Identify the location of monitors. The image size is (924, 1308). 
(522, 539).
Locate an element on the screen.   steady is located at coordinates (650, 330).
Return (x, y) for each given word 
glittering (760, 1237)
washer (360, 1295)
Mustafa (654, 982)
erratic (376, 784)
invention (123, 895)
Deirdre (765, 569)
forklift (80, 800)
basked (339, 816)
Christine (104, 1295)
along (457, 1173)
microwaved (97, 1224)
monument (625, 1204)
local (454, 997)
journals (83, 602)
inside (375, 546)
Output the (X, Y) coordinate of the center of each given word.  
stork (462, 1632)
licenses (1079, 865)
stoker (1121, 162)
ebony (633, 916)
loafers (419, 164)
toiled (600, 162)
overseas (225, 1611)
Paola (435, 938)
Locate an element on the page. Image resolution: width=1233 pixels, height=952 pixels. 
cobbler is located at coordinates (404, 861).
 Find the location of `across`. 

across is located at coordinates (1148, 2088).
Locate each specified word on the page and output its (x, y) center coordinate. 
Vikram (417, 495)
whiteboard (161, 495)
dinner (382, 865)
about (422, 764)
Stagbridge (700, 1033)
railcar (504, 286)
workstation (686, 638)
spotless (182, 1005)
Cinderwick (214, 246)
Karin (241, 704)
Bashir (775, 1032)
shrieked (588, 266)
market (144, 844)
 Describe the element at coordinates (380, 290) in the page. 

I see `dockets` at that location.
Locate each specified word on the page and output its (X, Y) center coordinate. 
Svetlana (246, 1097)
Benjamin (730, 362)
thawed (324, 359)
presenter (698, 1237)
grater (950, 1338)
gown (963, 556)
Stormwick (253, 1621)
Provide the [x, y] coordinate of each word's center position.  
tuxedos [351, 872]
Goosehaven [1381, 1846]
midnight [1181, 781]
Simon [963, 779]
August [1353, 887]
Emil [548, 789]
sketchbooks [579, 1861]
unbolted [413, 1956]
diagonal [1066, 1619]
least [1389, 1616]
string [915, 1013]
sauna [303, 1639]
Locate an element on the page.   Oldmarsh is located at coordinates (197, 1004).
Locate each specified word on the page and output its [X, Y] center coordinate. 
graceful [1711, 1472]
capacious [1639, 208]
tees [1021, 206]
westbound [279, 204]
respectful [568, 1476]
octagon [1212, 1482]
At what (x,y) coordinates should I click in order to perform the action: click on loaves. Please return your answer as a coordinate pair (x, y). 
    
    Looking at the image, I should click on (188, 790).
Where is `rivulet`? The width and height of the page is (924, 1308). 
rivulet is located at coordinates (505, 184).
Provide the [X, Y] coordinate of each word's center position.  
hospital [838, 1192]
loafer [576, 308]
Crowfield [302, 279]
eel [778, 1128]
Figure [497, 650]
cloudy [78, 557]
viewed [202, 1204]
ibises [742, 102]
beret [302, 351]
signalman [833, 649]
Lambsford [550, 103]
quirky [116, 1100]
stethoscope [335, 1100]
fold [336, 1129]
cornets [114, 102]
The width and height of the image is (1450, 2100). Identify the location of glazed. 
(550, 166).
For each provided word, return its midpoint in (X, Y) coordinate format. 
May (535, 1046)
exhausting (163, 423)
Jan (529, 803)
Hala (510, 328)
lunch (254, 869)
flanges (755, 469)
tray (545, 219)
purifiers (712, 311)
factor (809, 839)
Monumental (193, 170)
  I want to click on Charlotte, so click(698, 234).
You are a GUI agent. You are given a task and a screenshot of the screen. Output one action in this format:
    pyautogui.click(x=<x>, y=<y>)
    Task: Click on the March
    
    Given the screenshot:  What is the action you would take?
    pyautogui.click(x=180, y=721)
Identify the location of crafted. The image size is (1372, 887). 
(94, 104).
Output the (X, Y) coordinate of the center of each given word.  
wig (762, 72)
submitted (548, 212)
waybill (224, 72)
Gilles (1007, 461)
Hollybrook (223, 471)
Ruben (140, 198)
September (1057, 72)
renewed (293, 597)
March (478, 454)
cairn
────────
[TASK OBJECTIVE]
Rewrite all of the rows above, swapping "Locate an element on the page" for "Find an element on the page" wherever it occurs and leaving everything else unchanged.

[SOLUTION TO THIS EXERCISE]
Identify the location of monitors. The image size is (924, 1308). 
(522, 539).
Locate an element on the screen.   steady is located at coordinates (650, 330).
Return (x, y) for each given word 
glittering (760, 1237)
washer (360, 1295)
Mustafa (654, 982)
erratic (376, 784)
invention (123, 895)
Deirdre (765, 569)
forklift (80, 800)
basked (339, 816)
Christine (104, 1295)
along (457, 1173)
microwaved (97, 1224)
monument (625, 1204)
local (454, 997)
journals (83, 602)
inside (375, 546)
Output the (X, Y) coordinate of the center of each given word.  
stork (462, 1632)
licenses (1079, 865)
stoker (1121, 162)
ebony (633, 916)
loafers (419, 164)
toiled (600, 162)
overseas (225, 1611)
Paola (435, 938)
Find an element on the page. Image resolution: width=1233 pixels, height=952 pixels. 
cobbler is located at coordinates (404, 861).
 Find the location of `across`. 

across is located at coordinates (1148, 2088).
Locate each specified word on the page and output its (x, y) center coordinate. 
Vikram (417, 495)
whiteboard (161, 495)
dinner (382, 865)
about (422, 764)
Stagbridge (700, 1033)
railcar (504, 286)
workstation (686, 638)
spotless (182, 1005)
Cinderwick (214, 246)
Karin (241, 704)
Bashir (775, 1032)
shrieked (588, 266)
market (144, 844)
 Describe the element at coordinates (380, 290) in the page. 

I see `dockets` at that location.
Locate each specified word on the page and output its (X, Y) center coordinate. 
Svetlana (246, 1097)
Benjamin (730, 362)
thawed (324, 359)
presenter (698, 1237)
grater (950, 1338)
gown (963, 556)
Stormwick (253, 1621)
Provide the [x, y] coordinate of each word's center position.  
tuxedos [351, 872]
Goosehaven [1381, 1846]
midnight [1181, 781]
Simon [963, 779]
August [1353, 887]
Emil [548, 789]
sketchbooks [579, 1861]
unbolted [413, 1956]
diagonal [1066, 1619]
least [1389, 1616]
string [915, 1013]
sauna [303, 1639]
Find an element on the page.   Oldmarsh is located at coordinates (197, 1004).
Locate each specified word on the page and output its [X, Y] center coordinate. 
graceful [1711, 1472]
capacious [1639, 208]
tees [1021, 206]
westbound [279, 204]
respectful [568, 1476]
octagon [1212, 1482]
At what (x,y) coordinates should I click in order to perform the action: click on loaves. Please return your answer as a coordinate pair (x, y). 
    
    Looking at the image, I should click on (188, 790).
Where is `rivulet`? The width and height of the page is (924, 1308). 
rivulet is located at coordinates (505, 184).
Provide the [X, Y] coordinate of each word's center position.  
hospital [838, 1192]
loafer [576, 308]
Crowfield [302, 279]
eel [778, 1128]
Figure [497, 650]
cloudy [78, 557]
viewed [202, 1204]
ibises [742, 102]
beret [302, 351]
signalman [833, 649]
Lambsford [550, 103]
quirky [116, 1100]
stethoscope [335, 1100]
fold [336, 1129]
cornets [114, 102]
The width and height of the image is (1450, 2100). Identify the location of glazed. 
(550, 166).
For each provided word, return its midpoint in (X, Y) coordinate format. 
May (535, 1046)
exhausting (163, 423)
Jan (529, 803)
Hala (510, 328)
lunch (254, 869)
flanges (755, 469)
tray (545, 219)
purifiers (712, 311)
factor (809, 839)
Monumental (193, 170)
  I want to click on Charlotte, so click(698, 234).
You are a GUI agent. You are given a task and a screenshot of the screen. Output one action in this format:
    pyautogui.click(x=<x>, y=<y>)
    Task: Click on the March
    
    Given the screenshot:  What is the action you would take?
    pyautogui.click(x=180, y=721)
Identify the location of crafted. The image size is (1372, 887). 
(94, 104).
Output the (X, Y) coordinate of the center of each given word.  
wig (762, 72)
submitted (548, 212)
waybill (224, 72)
Gilles (1007, 461)
Hollybrook (223, 471)
Ruben (140, 198)
September (1057, 72)
renewed (293, 597)
March (478, 454)
cairn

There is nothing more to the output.